◆ **Problem requirements**:
Nothing outside the stretch is wanted. Repeat exactly the lines of the listing below from the one that contains "pink square: (83, 597)" through the one that contains "red semicircle: (499, 946)", both ends included.

#### Extracted records

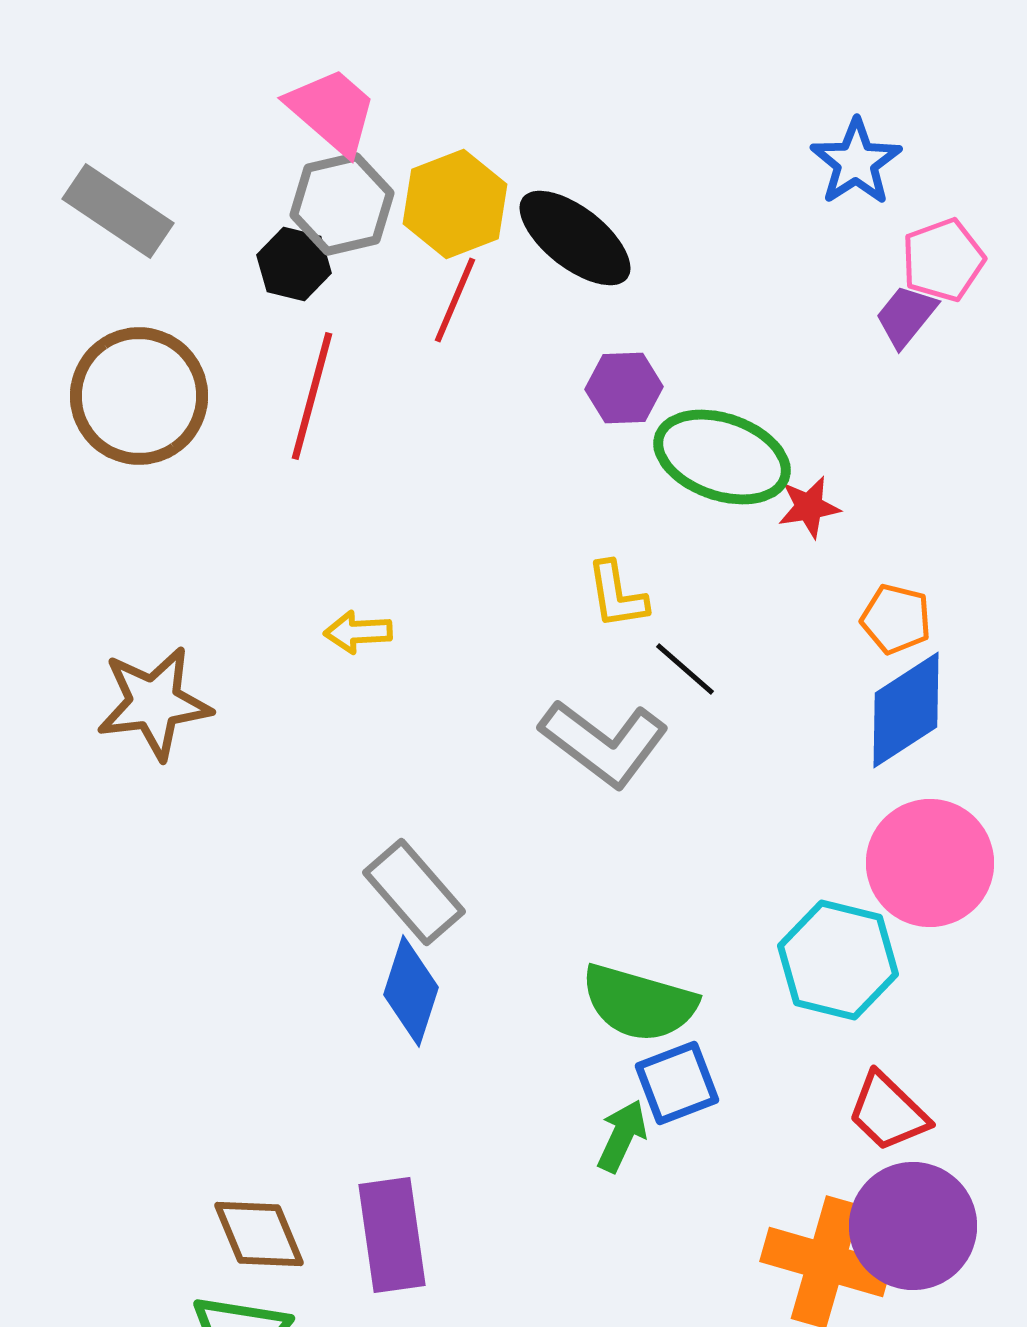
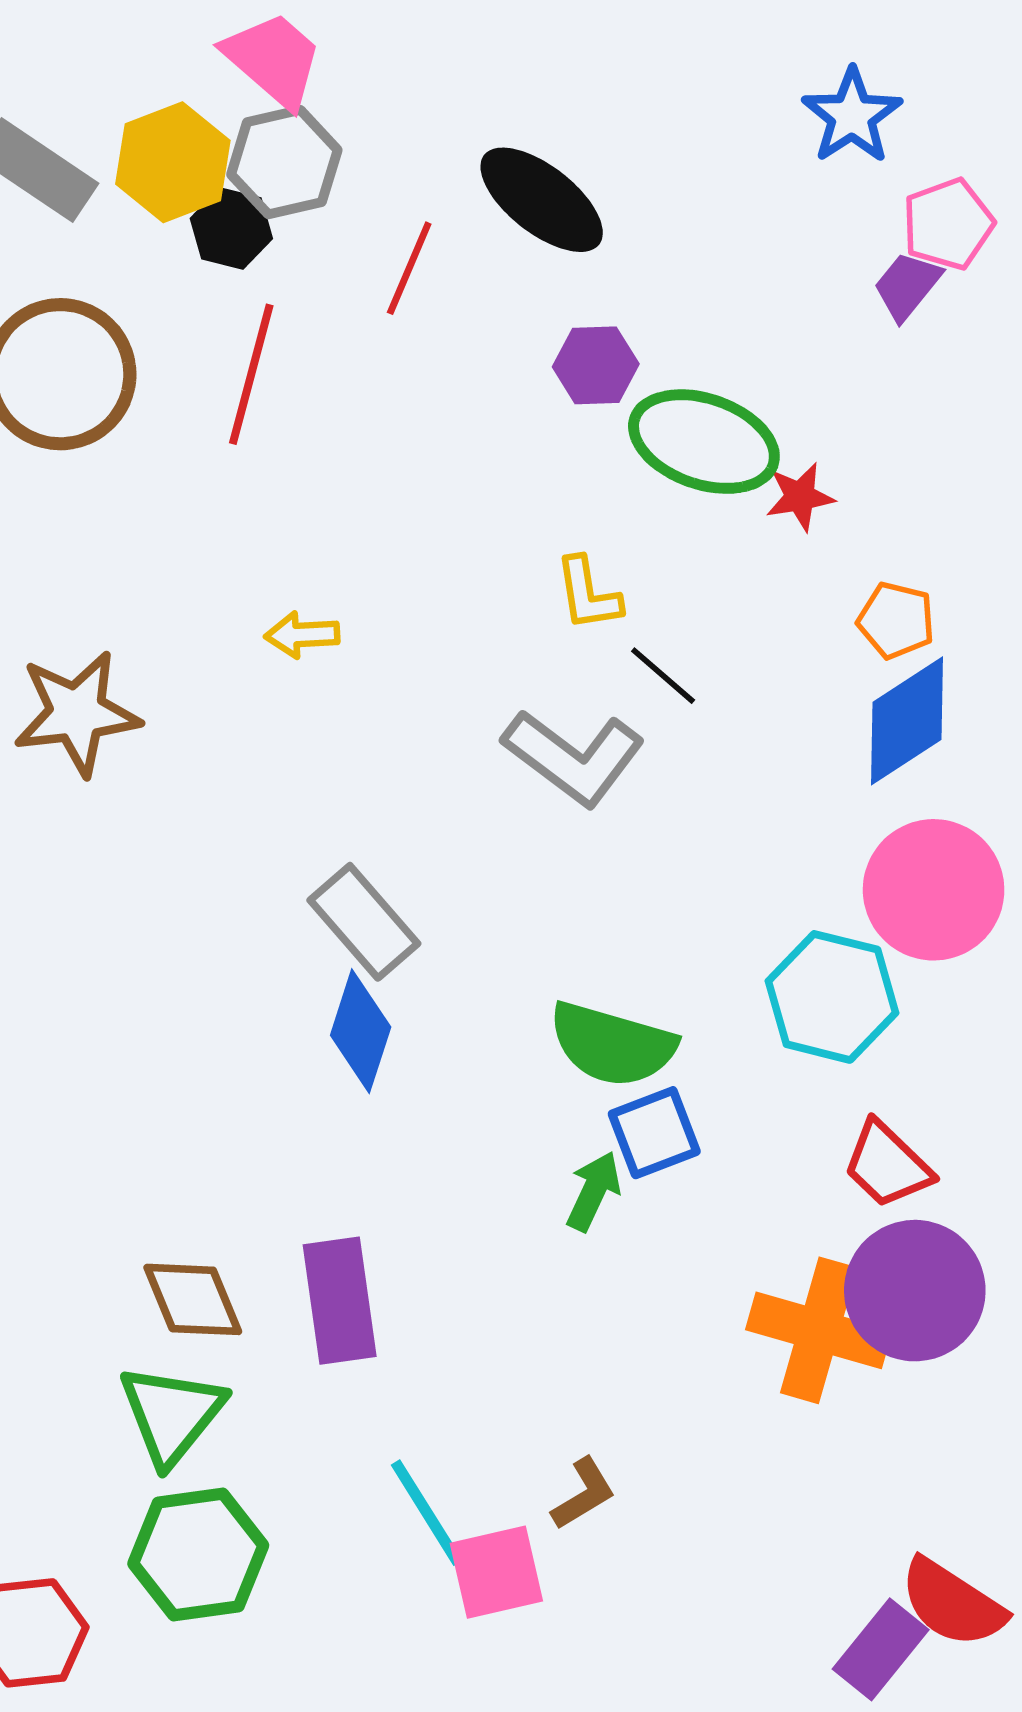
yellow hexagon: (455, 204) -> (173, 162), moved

########
#### Extracted records

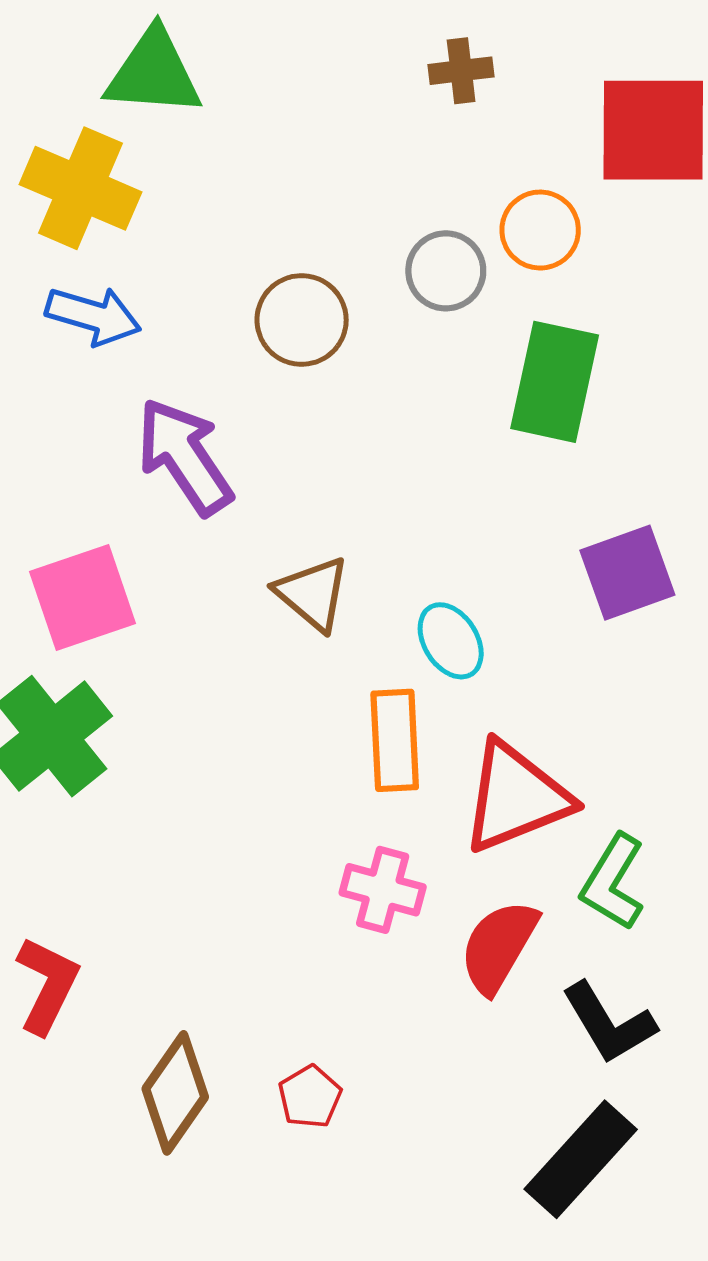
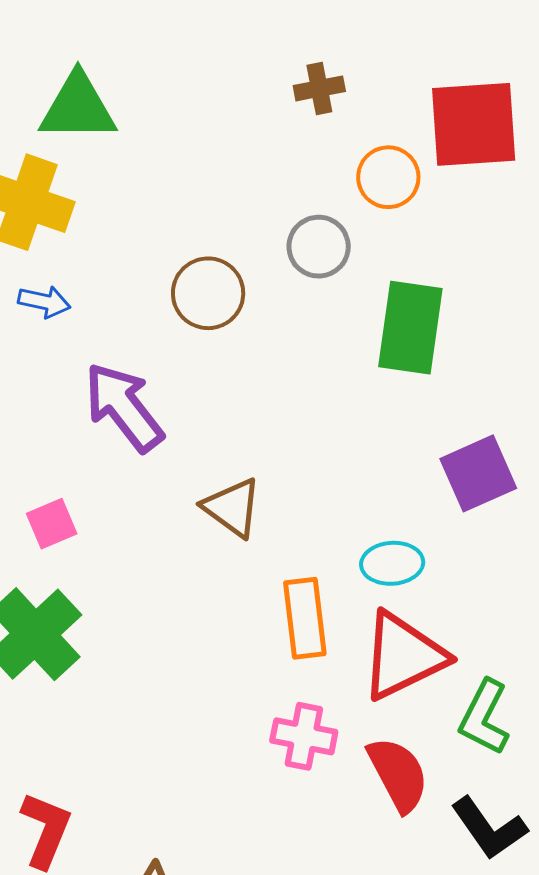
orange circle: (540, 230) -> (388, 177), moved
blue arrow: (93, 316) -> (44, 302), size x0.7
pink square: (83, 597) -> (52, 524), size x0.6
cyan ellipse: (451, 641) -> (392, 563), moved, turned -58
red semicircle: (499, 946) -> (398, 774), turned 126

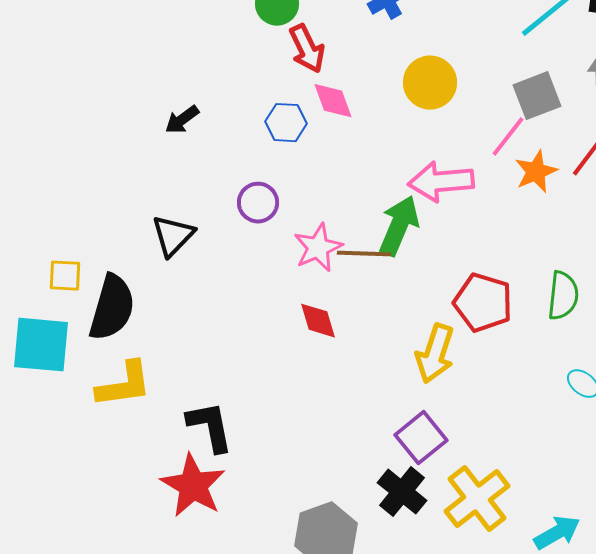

########

◆ **Response below**:
pink square: (83, 597) -> (52, 524), size x0.6
cyan ellipse: (451, 641) -> (392, 563), moved, turned -58
red semicircle: (499, 946) -> (398, 774), turned 126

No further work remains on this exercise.